Data supplied:
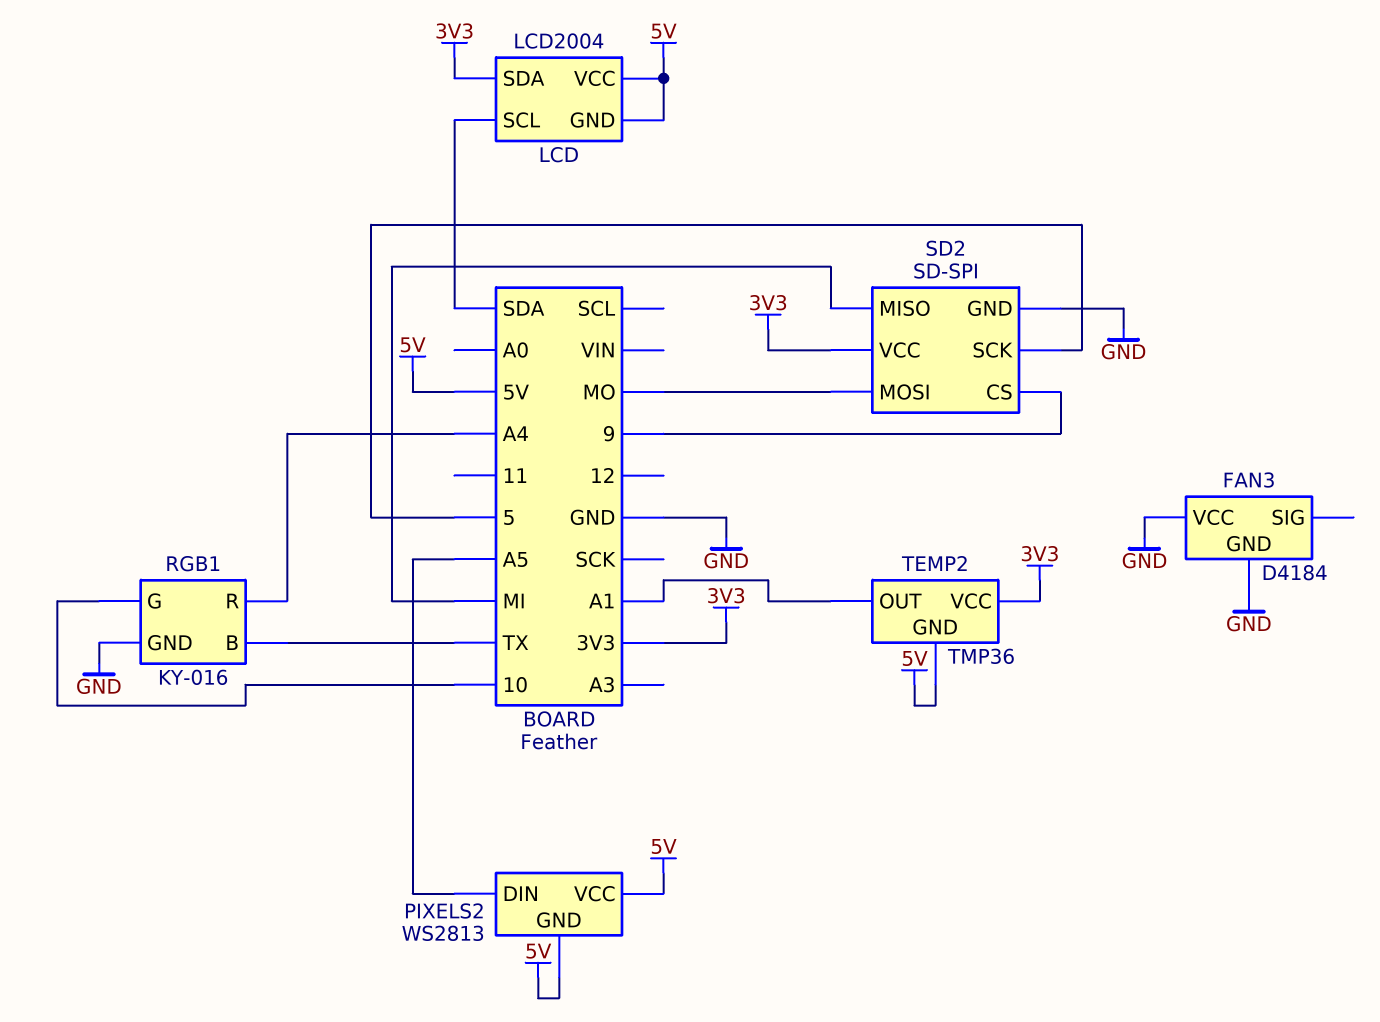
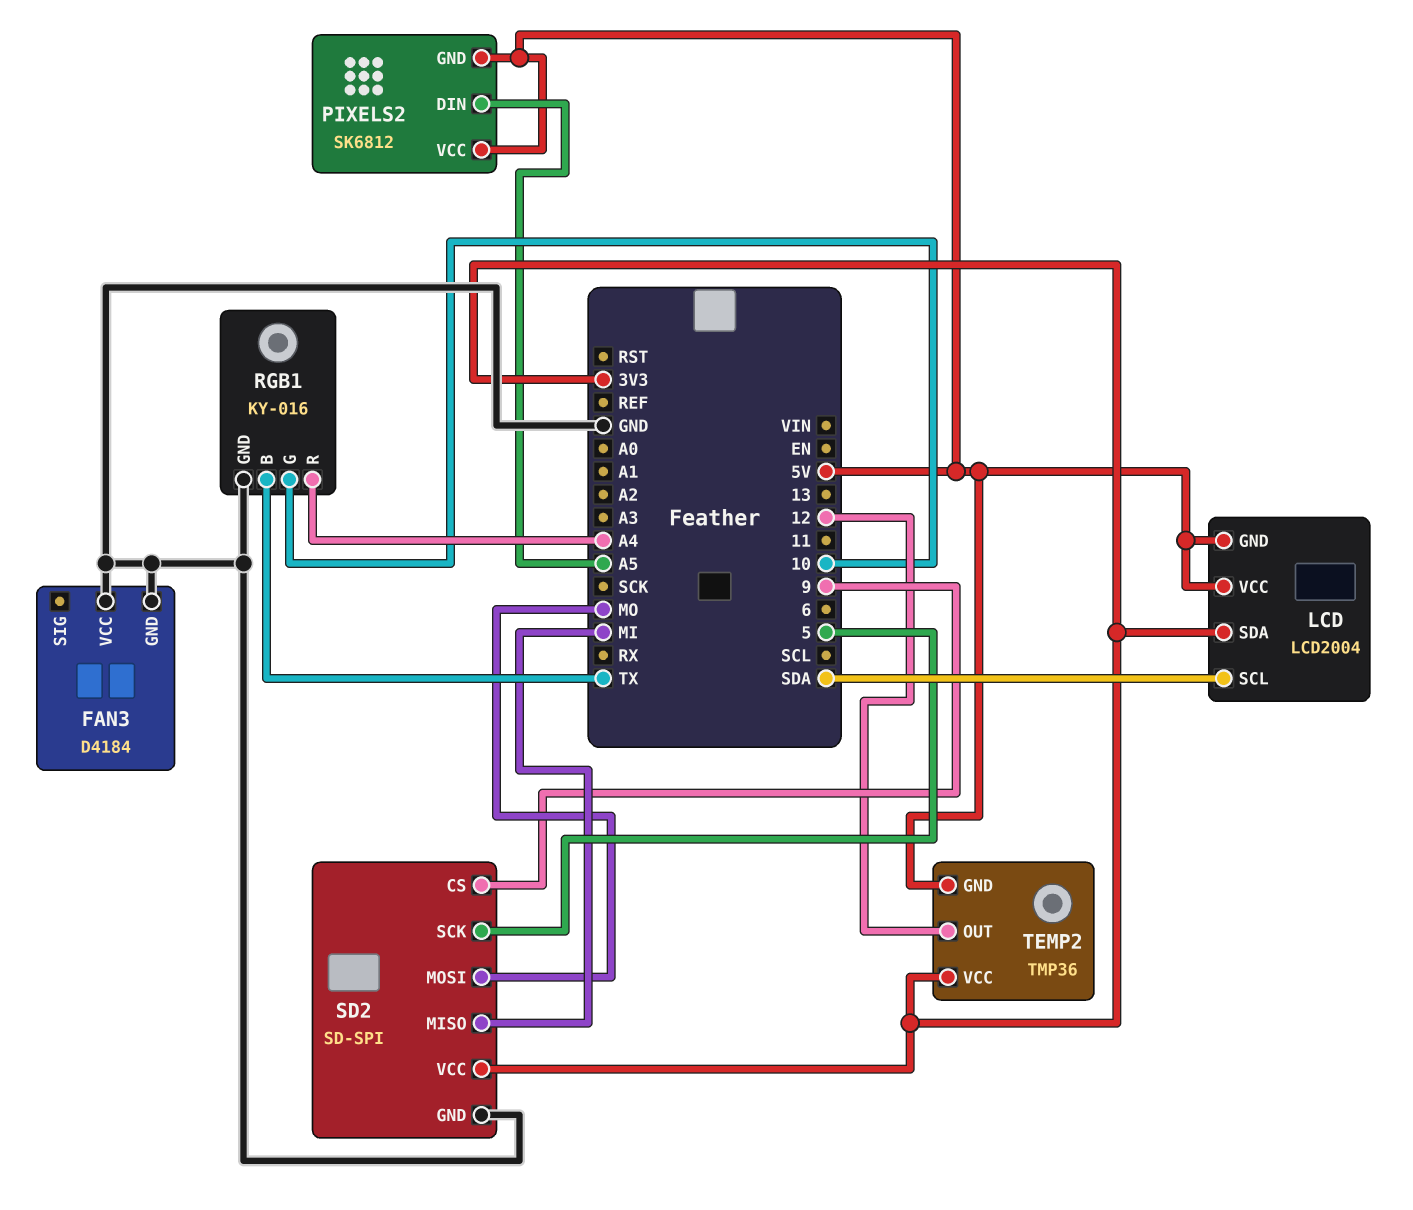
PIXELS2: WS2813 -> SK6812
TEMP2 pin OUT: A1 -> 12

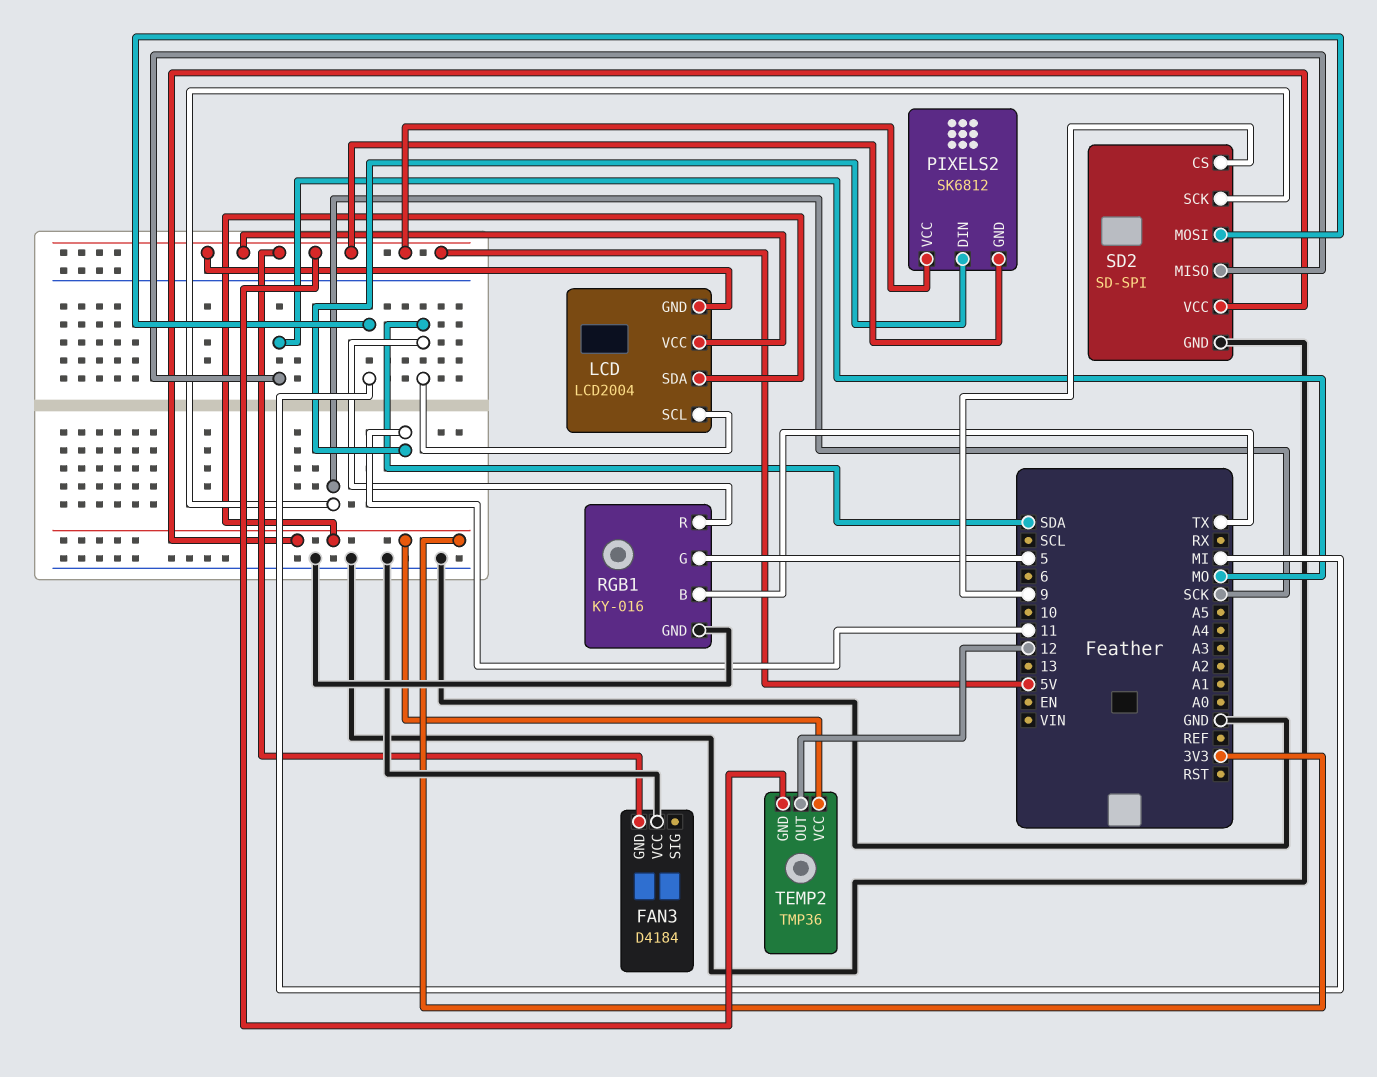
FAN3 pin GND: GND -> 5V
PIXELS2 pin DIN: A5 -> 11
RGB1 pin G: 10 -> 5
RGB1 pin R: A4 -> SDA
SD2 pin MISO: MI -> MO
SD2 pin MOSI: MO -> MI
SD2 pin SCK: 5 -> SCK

==

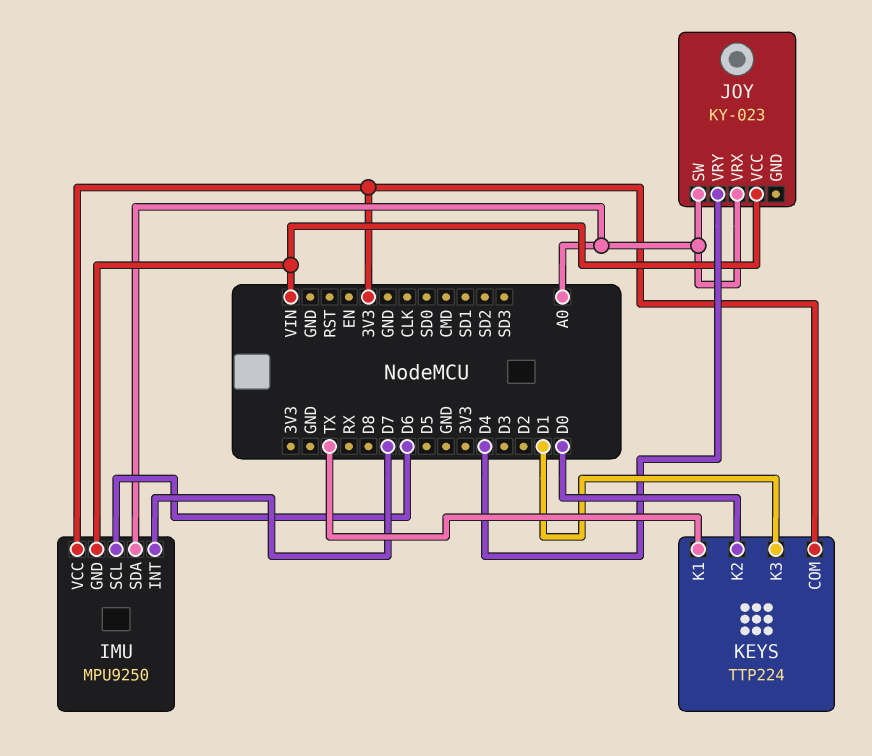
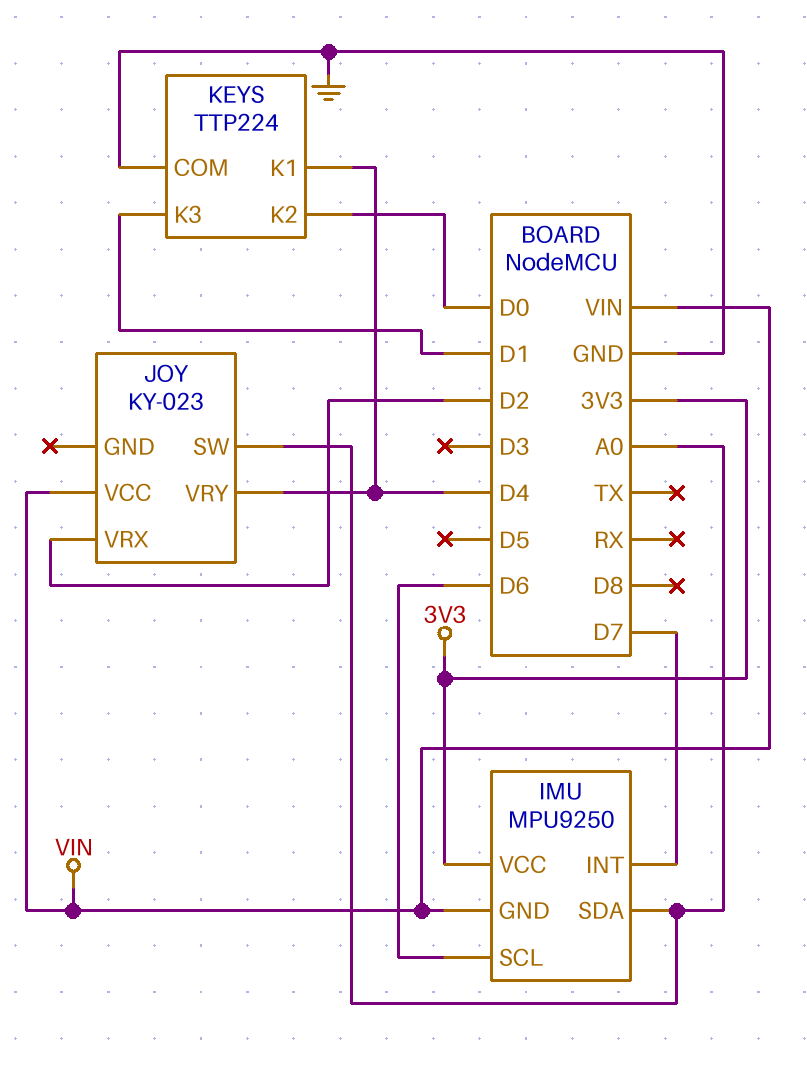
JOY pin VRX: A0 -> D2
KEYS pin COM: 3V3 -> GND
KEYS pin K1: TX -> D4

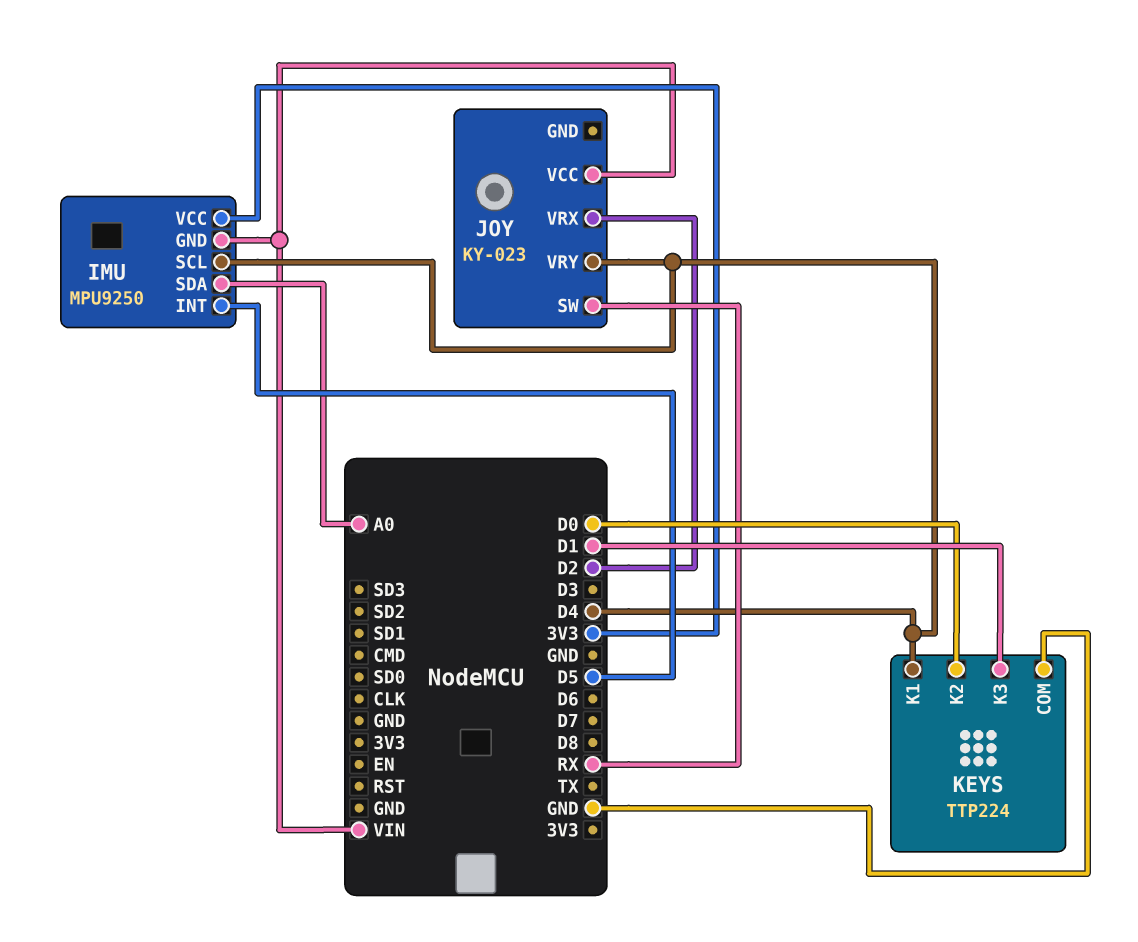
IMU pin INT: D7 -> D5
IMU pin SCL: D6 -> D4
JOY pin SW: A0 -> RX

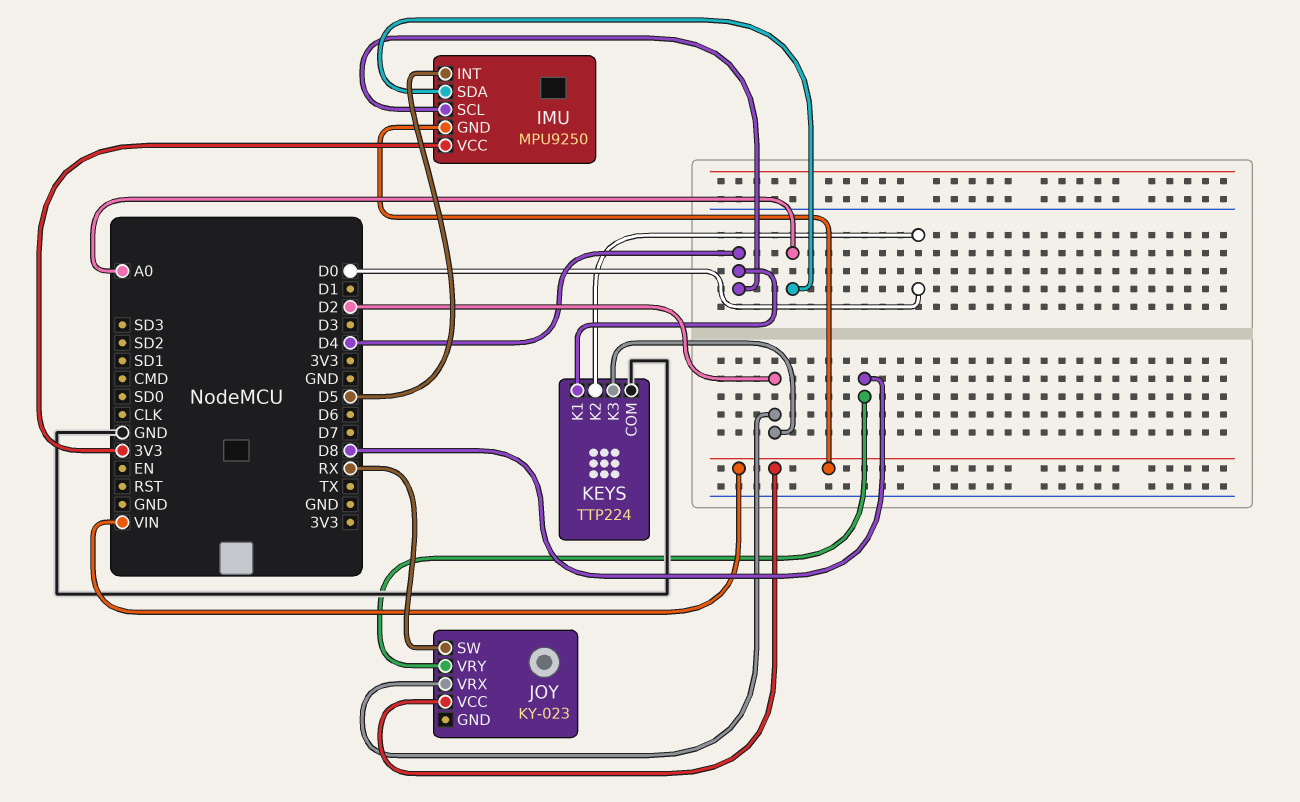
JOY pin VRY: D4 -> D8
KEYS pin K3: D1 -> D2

What to do: Restate word for word the lines in the material above from the one with "PIXELS2 pin DIN: A5 -> 11" to the one with "SD2 pin SCK: 5 -> SCK"; both of those lines count, and nothing else does.

Solution to the exercise:
PIXELS2 pin DIN: A5 -> 11
RGB1 pin G: 10 -> 5
RGB1 pin R: A4 -> SDA
SD2 pin MISO: MI -> MO
SD2 pin MOSI: MO -> MI
SD2 pin SCK: 5 -> SCK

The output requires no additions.